■ **WHAT TO WORK ON**
Copy every line of the material below that contains the word "green", matching its case exactly.

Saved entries

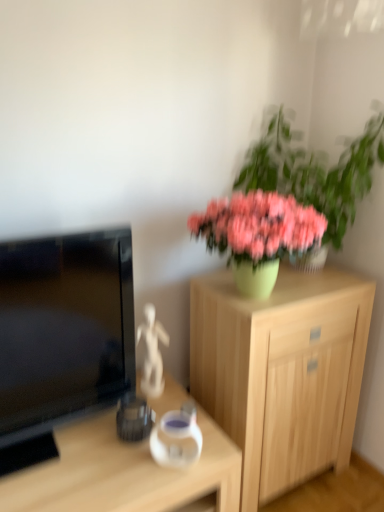
Question: Would you say matte black television at left is outside green matte vase at upper right?

Choices:
 (A) no
 (B) yes

Answer: (B)

Question: Would you say matte black television at left contains green matte vase at upper right?

Choices:
 (A) no
 (B) yes

Answer: (A)

Question: Can you confirm if matte black television at left is bigger than green matte vase at upper right?

Choices:
 (A) no
 (B) yes

Answer: (A)

Question: Does matte black television at left appear on the left side of green matte vase at upper right?

Choices:
 (A) yes
 (B) no

Answer: (A)

Question: Could you tell me if matte black television at left is turned towards green matte vase at upper right?

Choices:
 (A) yes
 (B) no

Answer: (B)

Question: In terms of width, does light wood cabinet at center look wider or thinner when compared to matte black television at left?

Choices:
 (A) thin
 (B) wide

Answer: (B)

Question: Is light wood cabinet at center inside or outside of matte black television at left?

Choices:
 (A) inside
 (B) outside

Answer: (B)

Question: Considering their positions, is light wood cabinet at center located in front of or behind matte black television at left?

Choices:
 (A) behind
 (B) front

Answer: (A)

Question: Is light wood cabinet at center bigger or smaller than matte black television at left?

Choices:
 (A) small
 (B) big

Answer: (B)

Question: Is point (168, 417) positioned closer to the camera than point (102, 312)?

Choices:
 (A) farther
 (B) closer

Answer: (A)

Question: Based on their sizes in the image, would you say transparent glass vase at center is bigger or smaller than matte black television at left?

Choices:
 (A) big
 (B) small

■ **SOLUTION**
Question: Would you say matte black television at left is outside green matte vase at upper right?
Question: Would you say matte black television at left contains green matte vase at upper right?
Question: Can you confirm if matte black television at left is bigger than green matte vase at upper right?
Question: Does matte black television at left appear on the left side of green matte vase at upper right?
Question: Could you tell me if matte black television at left is turned towards green matte vase at upper right?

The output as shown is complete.